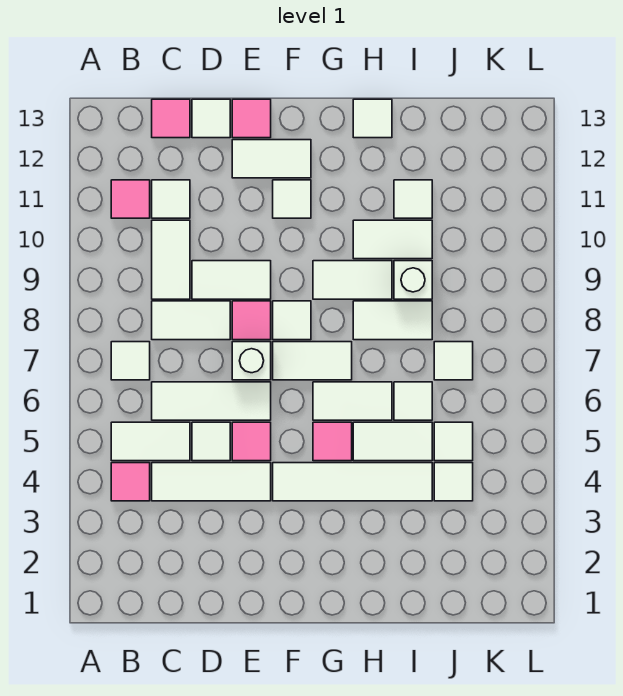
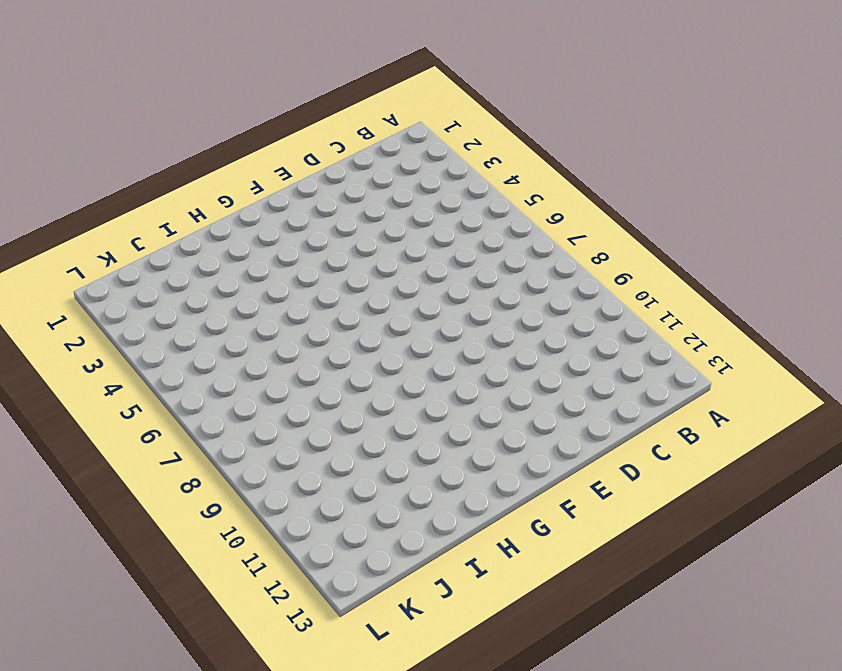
none -> pink 1x1 tile [111,463,150,501]
none -> white 1x2 tile [111,422,190,461]
none -> white 1x1 tile [111,342,150,380]
none -> pink 1x1 tile [111,180,150,218]

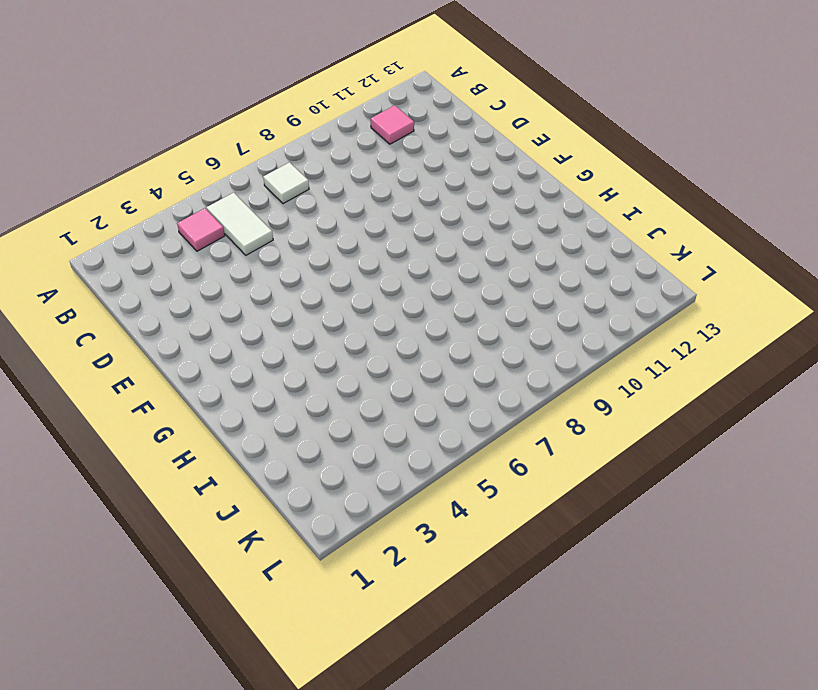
none -> white 1x3 tile [152,463,271,501]
none -> white 1x3 tile [152,382,271,420]
none -> white 1x2 tile [152,301,230,340]
none -> white 1x2 tile [152,220,190,299]

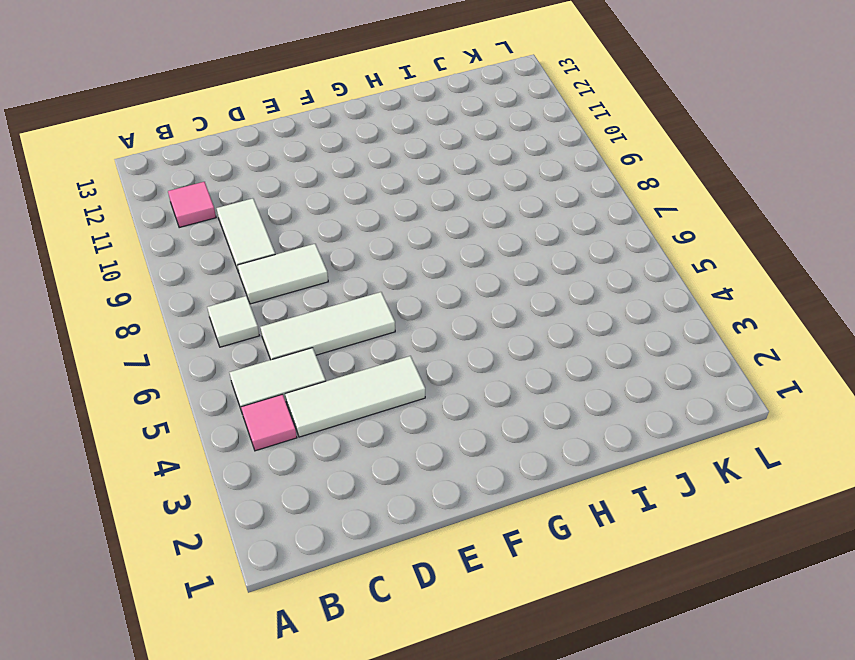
none -> white 1x1 tile [152,180,190,218]
none -> pink 1x1 tile [152,99,190,138]
none -> white 1x1 tile [192,422,230,461]
none -> white 1x2 tile [192,261,271,299]

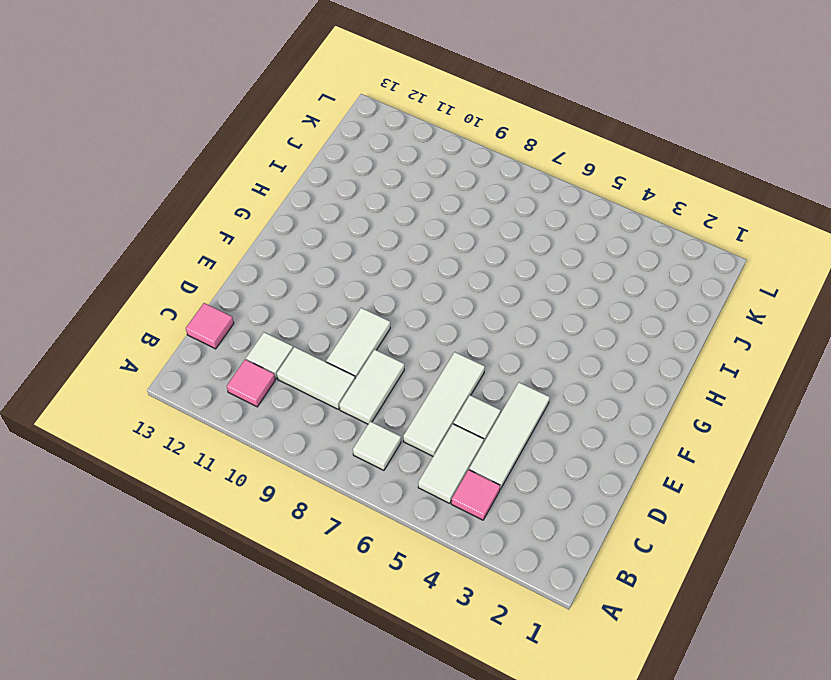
none -> white 1x1 tile [192,99,230,138]
none -> pink 1x1 tile [232,422,271,461]
none -> white 1x1 brick [232,342,271,380]
none -> pink 1x1 tile [232,301,271,340]

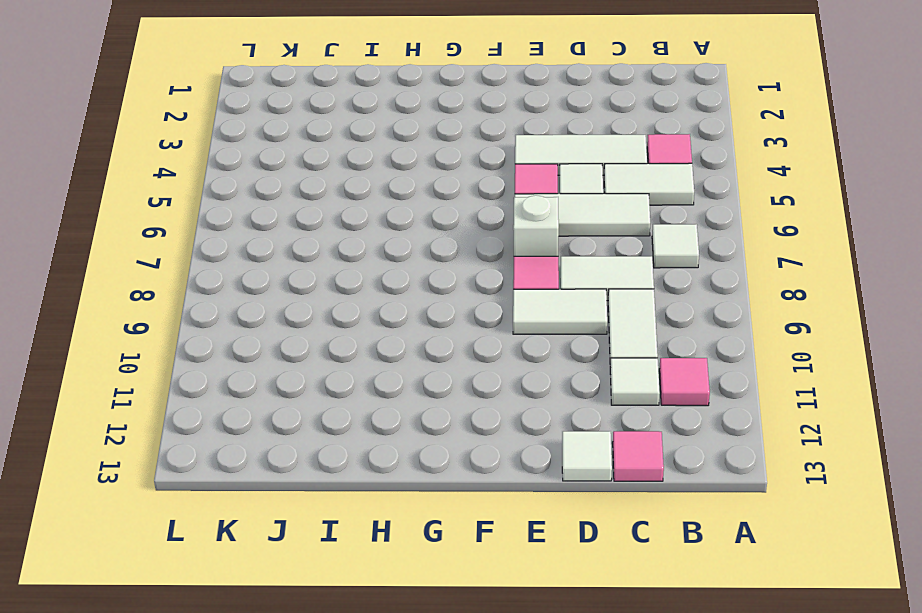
none -> white 1x2 tile [232,140,311,178]
none -> pink 1x1 tile [232,99,271,138]
none -> white 1x4 tile [273,463,432,501]
none -> white 1x2 tile [273,342,352,380]

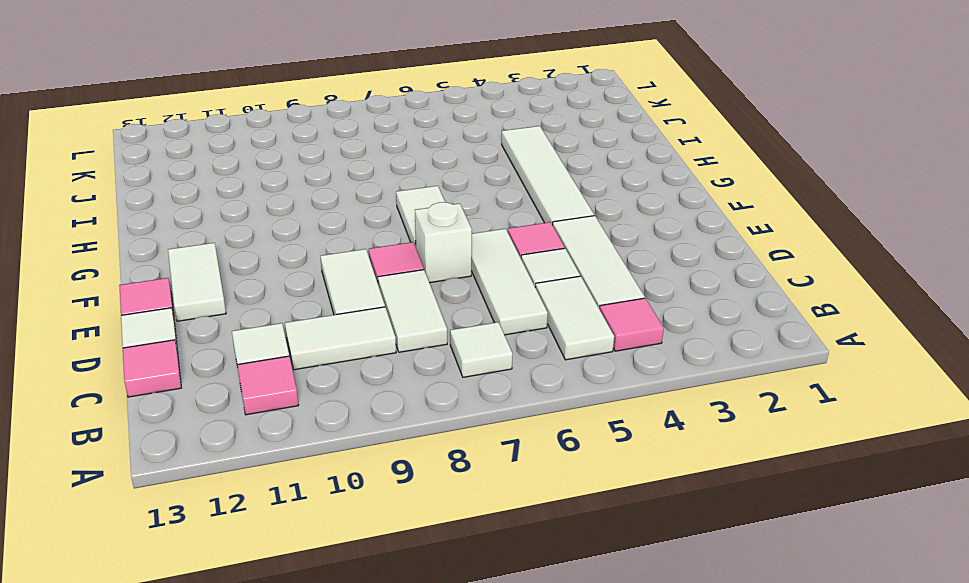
none -> white 1x1 tile [273,301,311,340]
none -> white 1x1 tile [273,180,311,218]
none -> pink 1x1 tile [313,422,352,461]
none -> white 1x2 tile [313,382,392,420]

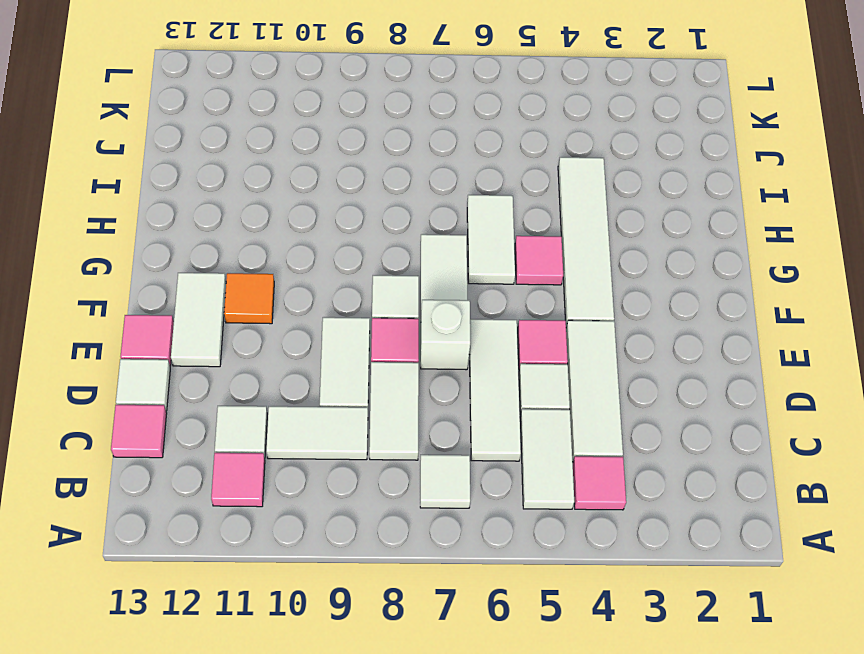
orange 1x1 tile [224,273,274,324] -> white 1x1 tile [273,180,311,218]
none -> white 1x2 tile [313,261,392,299]
none -> white 1x2 tile [353,422,432,461]
none -> white 1x2 tile [353,301,432,340]
none -> white 1x2 tile [353,220,432,259]

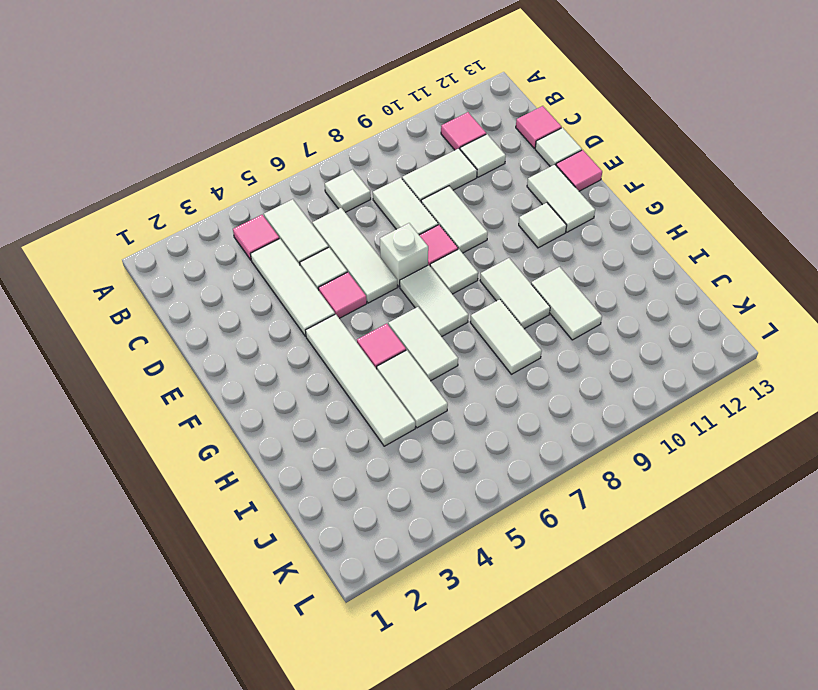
none -> white 1x1 tile [353,99,392,138]
none -> white 1x1 tile [394,382,432,420]
none -> white 1x1 brick [394,261,432,299]
none -> white 1x1 tile [394,180,432,218]

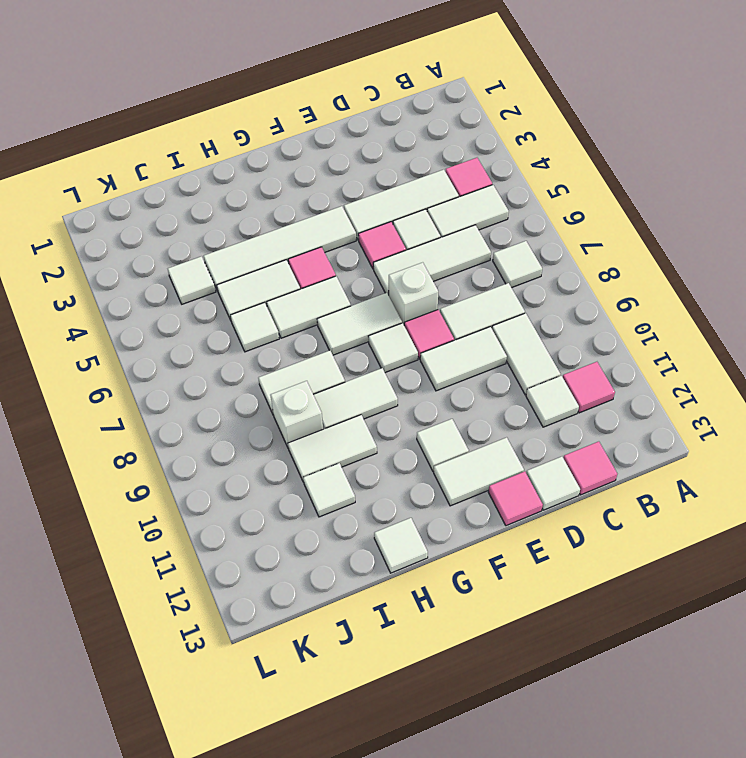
none -> white 1x1 tile [434,422,473,461]
none -> white 1x1 tile [434,342,473,380]

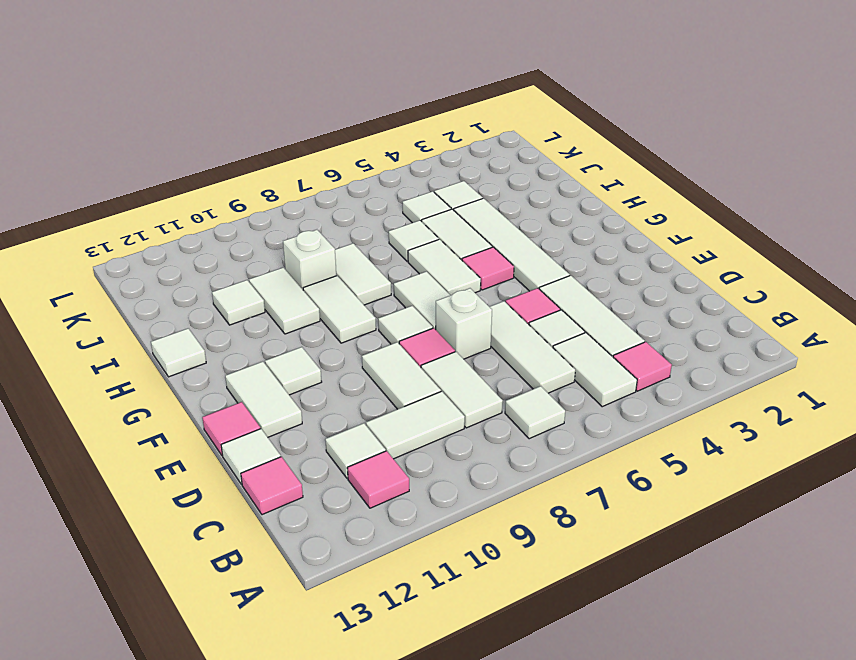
none -> white 1x1 tile [434,342,473,380]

* Problem to work on:
A word-for-word copy is needed of the lines from the line holding "none -> white 1x2 tile [273,342,352,380]" through the end of the records, both included, excluding every picture.

* Finished exercise:
none -> white 1x2 tile [273,342,352,380]

none -> white 1x1 tile [273,301,311,340]
none -> white 1x1 tile [273,180,311,218]
none -> pink 1x1 tile [313,422,352,461]
none -> white 1x2 tile [313,382,392,420]

orange 1x1 tile [224,273,274,324] -> white 1x1 tile [273,180,311,218]
none -> white 1x2 tile [313,261,392,299]
none -> white 1x2 tile [353,422,432,461]
none -> white 1x2 tile [353,301,432,340]
none -> white 1x2 tile [353,220,432,259]

none -> white 1x1 tile [353,99,392,138]
none -> white 1x1 tile [394,382,432,420]
none -> white 1x1 brick [394,261,432,299]
none -> white 1x1 tile [394,180,432,218]

none -> white 1x1 tile [434,422,473,461]
none -> white 1x1 tile [434,342,473,380]

none -> white 1x1 tile [434,342,473,380]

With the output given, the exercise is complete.